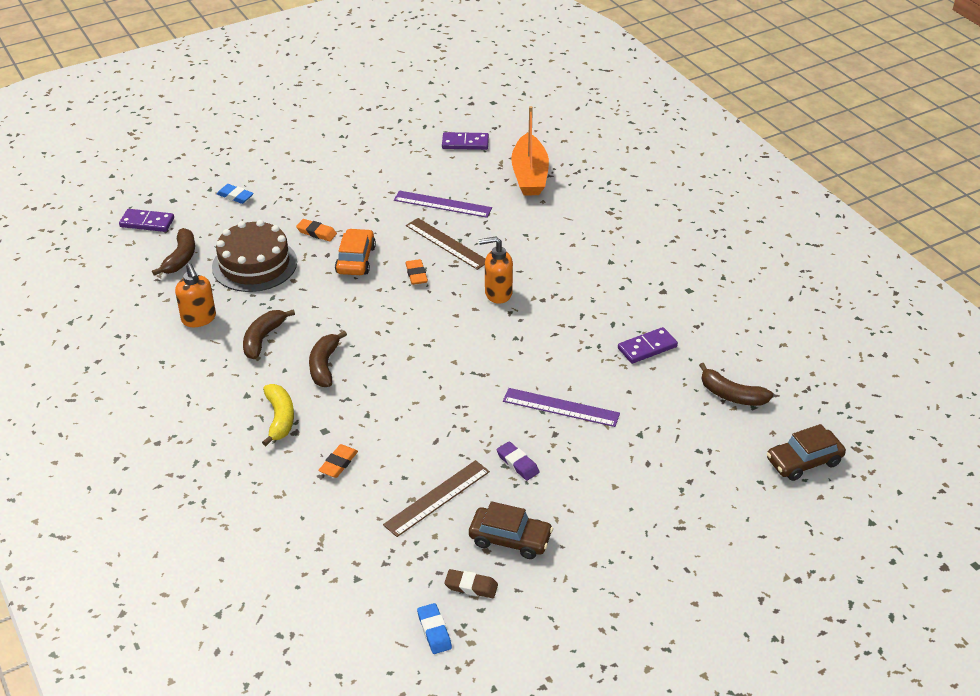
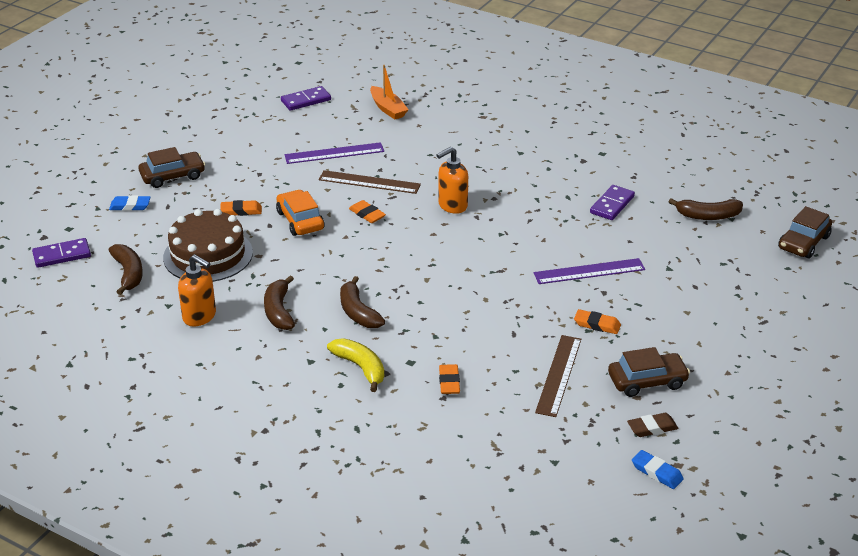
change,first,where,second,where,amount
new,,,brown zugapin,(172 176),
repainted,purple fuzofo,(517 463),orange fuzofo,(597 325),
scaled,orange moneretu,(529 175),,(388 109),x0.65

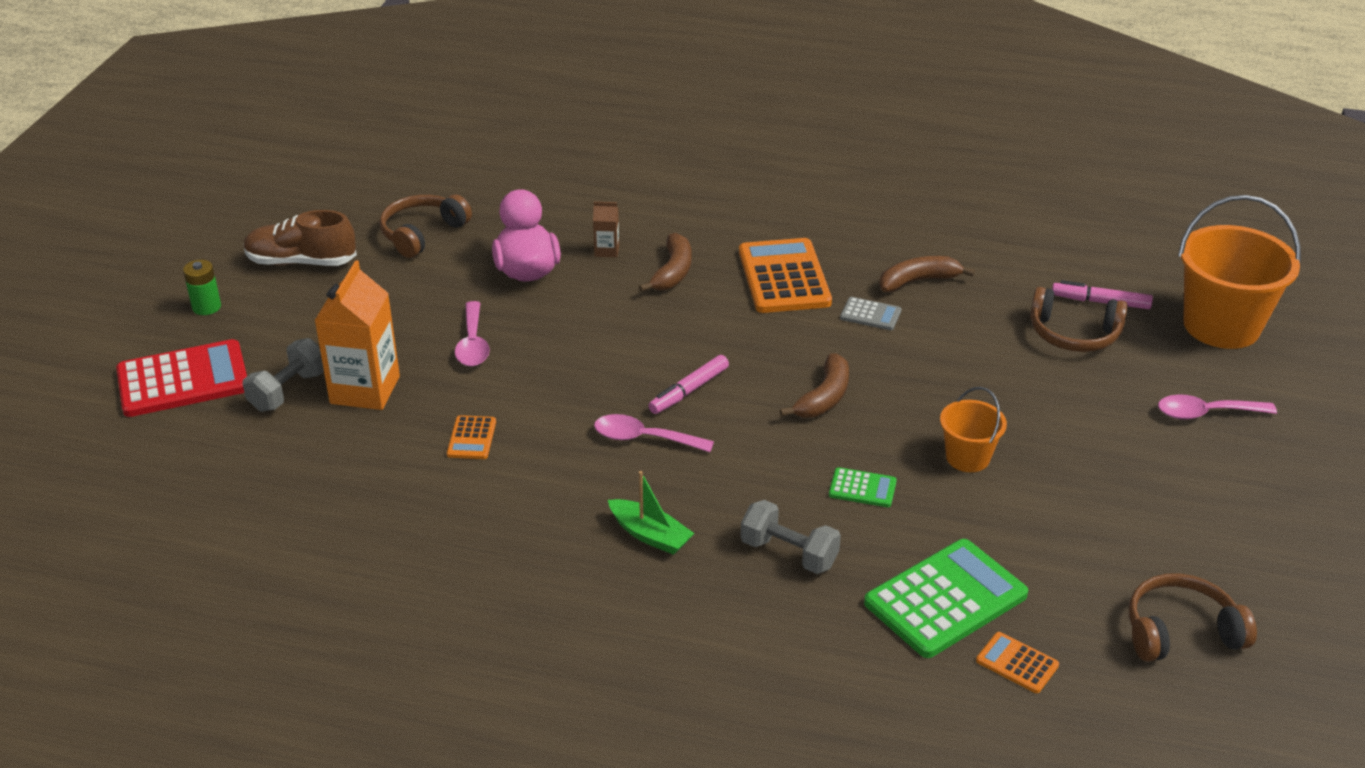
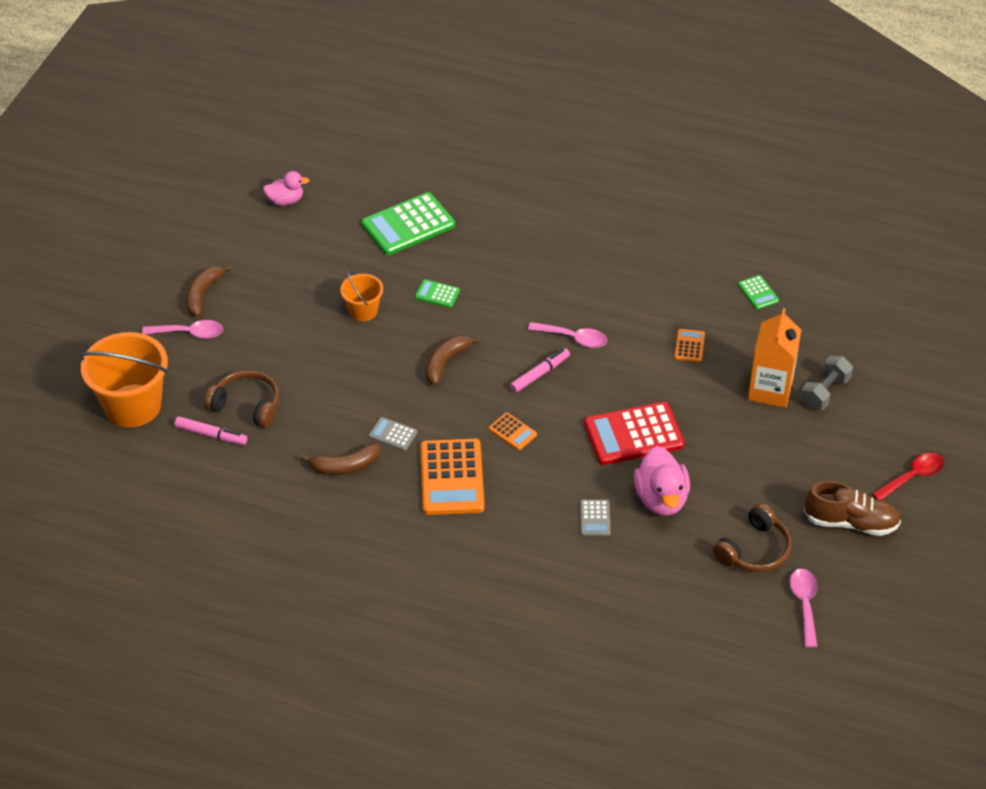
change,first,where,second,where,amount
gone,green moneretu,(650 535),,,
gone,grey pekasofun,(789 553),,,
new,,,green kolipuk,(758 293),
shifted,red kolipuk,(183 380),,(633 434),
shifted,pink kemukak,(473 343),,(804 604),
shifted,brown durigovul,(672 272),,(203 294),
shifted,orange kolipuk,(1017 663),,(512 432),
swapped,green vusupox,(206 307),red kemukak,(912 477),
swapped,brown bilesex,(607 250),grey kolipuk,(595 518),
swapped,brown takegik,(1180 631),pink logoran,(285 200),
..........
Problem to work on:
Every line above is to be returned exactly, with its pictures removed.

The completed task:
change,first,where,second,where,amount
new,,,brown zugapin,(172 176),
repainted,purple fuzofo,(517 463),orange fuzofo,(597 325),
scaled,orange moneretu,(529 175),,(388 109),x0.65

change,first,where,second,where,amount
gone,green moneretu,(650 535),,,
gone,grey pekasofun,(789 553),,,
new,,,green kolipuk,(758 293),
shifted,red kolipuk,(183 380),,(633 434),
shifted,pink kemukak,(473 343),,(804 604),
shifted,brown durigovul,(672 272),,(203 294),
shifted,orange kolipuk,(1017 663),,(512 432),
swapped,green vusupox,(206 307),red kemukak,(912 477),
swapped,brown bilesex,(607 250),grey kolipuk,(595 518),
swapped,brown takegik,(1180 631),pink logoran,(285 200),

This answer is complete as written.